----- SUPPLIED INFORMATION -----
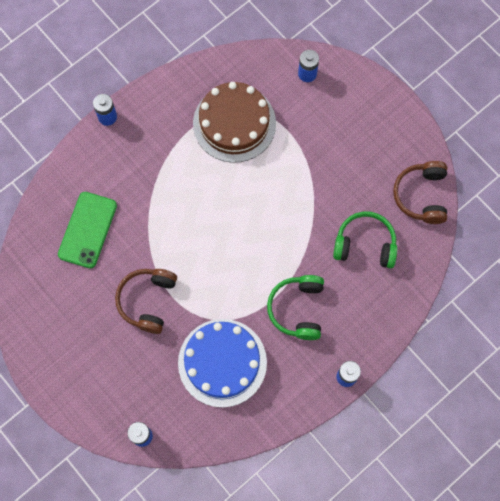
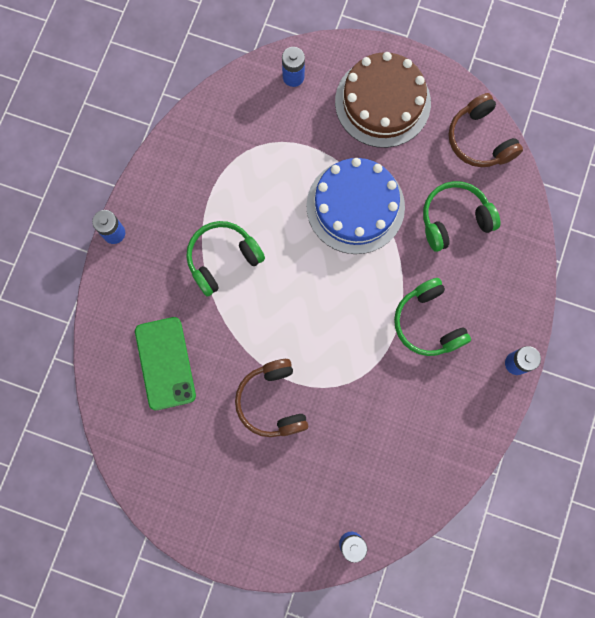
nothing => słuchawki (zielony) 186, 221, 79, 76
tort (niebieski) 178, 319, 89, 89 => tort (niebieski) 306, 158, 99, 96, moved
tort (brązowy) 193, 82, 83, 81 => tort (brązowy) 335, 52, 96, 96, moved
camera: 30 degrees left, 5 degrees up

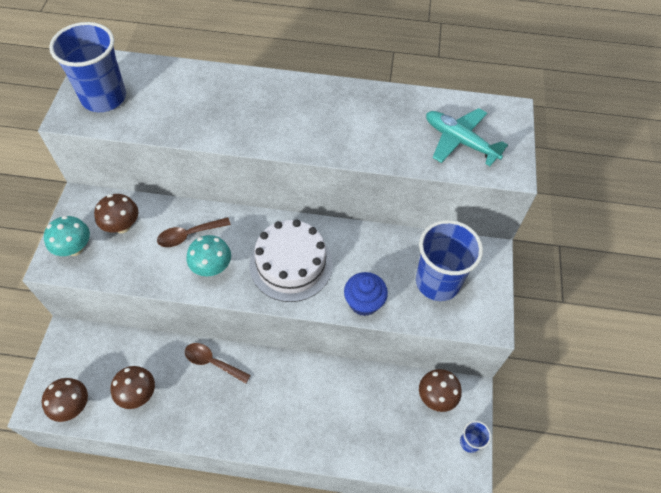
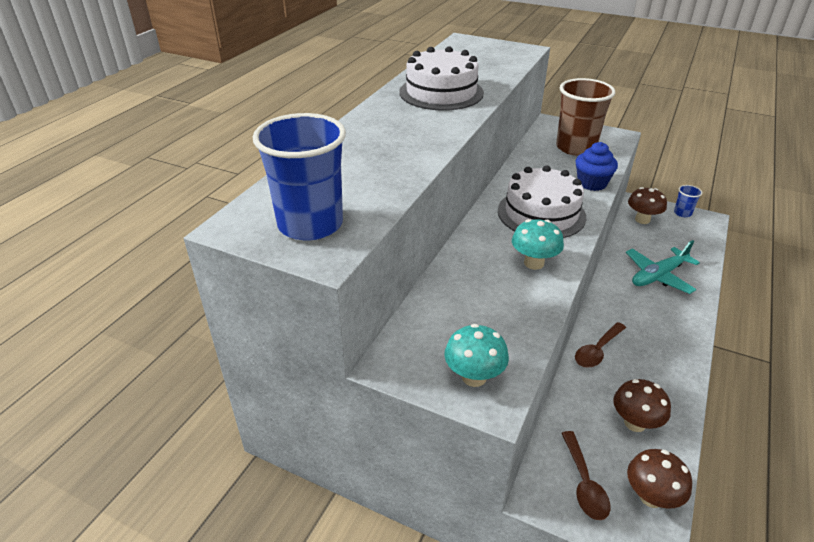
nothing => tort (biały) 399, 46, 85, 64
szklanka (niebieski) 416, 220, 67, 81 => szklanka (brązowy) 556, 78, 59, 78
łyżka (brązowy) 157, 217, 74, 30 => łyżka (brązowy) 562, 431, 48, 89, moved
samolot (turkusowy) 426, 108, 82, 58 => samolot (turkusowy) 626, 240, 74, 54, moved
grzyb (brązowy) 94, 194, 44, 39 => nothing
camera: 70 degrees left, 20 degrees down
-----
WHAT THIS TASK INVOLVES ->
Where the word "tort" shows up in a line of the entries above, count that line; the answer is the total alone.

ANSWER SPACE ->
3